* WHAT TO PRODUCE
Wherever "SONAR" occurs in the entries, copy the line that holds it.
(RECORDS PROVIDED Opens)
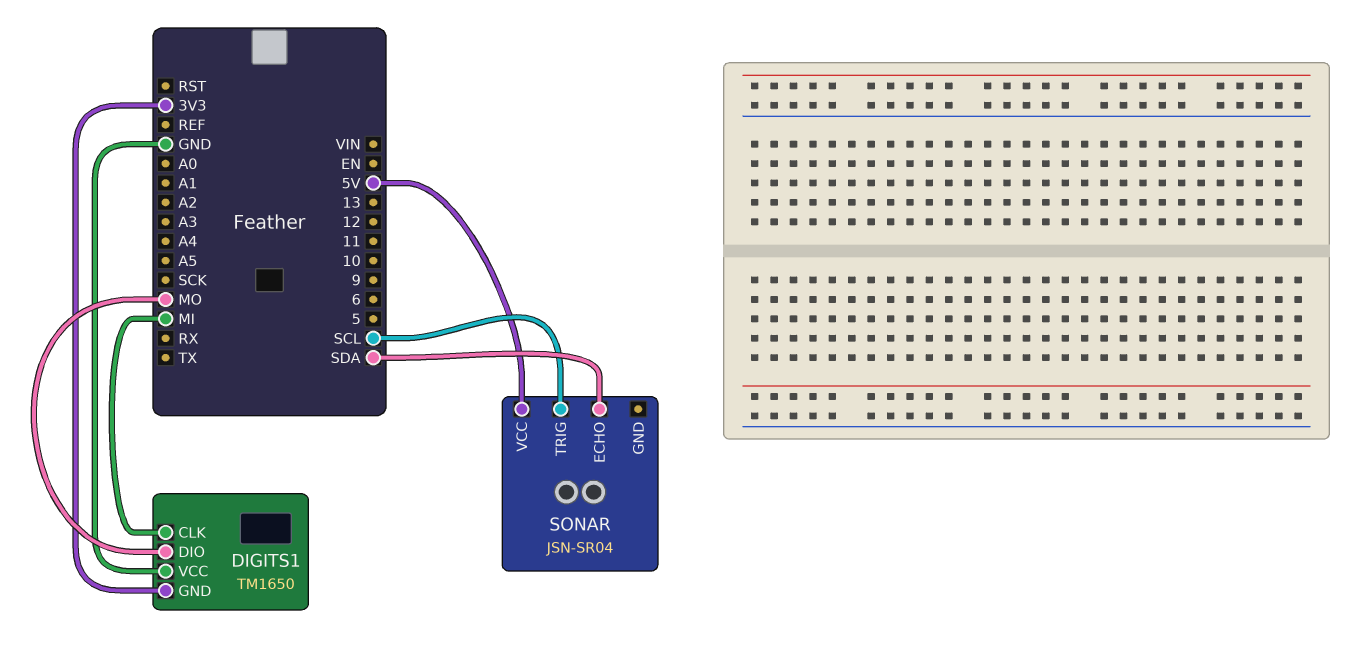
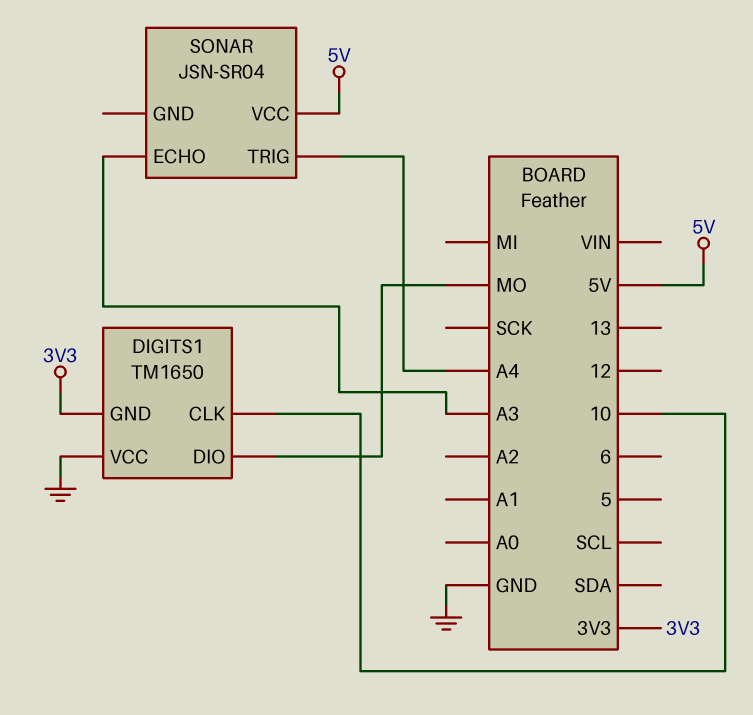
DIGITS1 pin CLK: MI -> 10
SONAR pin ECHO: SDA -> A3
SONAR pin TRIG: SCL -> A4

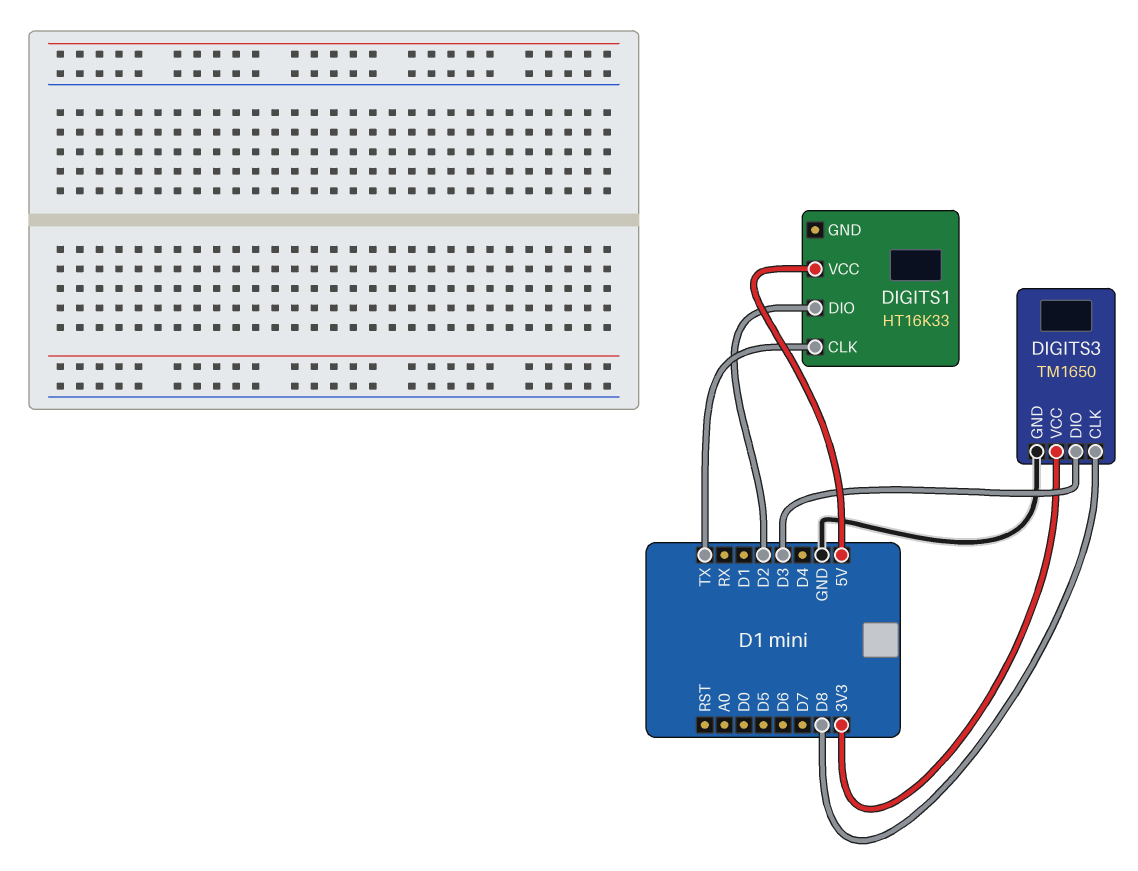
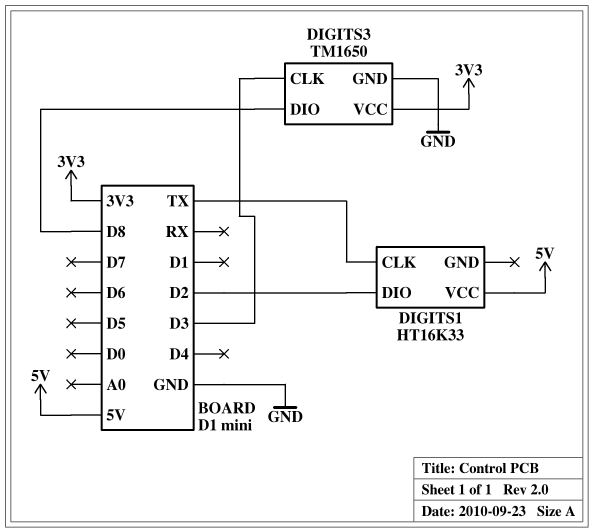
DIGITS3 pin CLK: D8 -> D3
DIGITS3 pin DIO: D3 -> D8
(RECORDS PROVIDED Closes)
* FINISHED TASK
SONAR pin ECHO: SDA -> A3
SONAR pin TRIG: SCL -> A4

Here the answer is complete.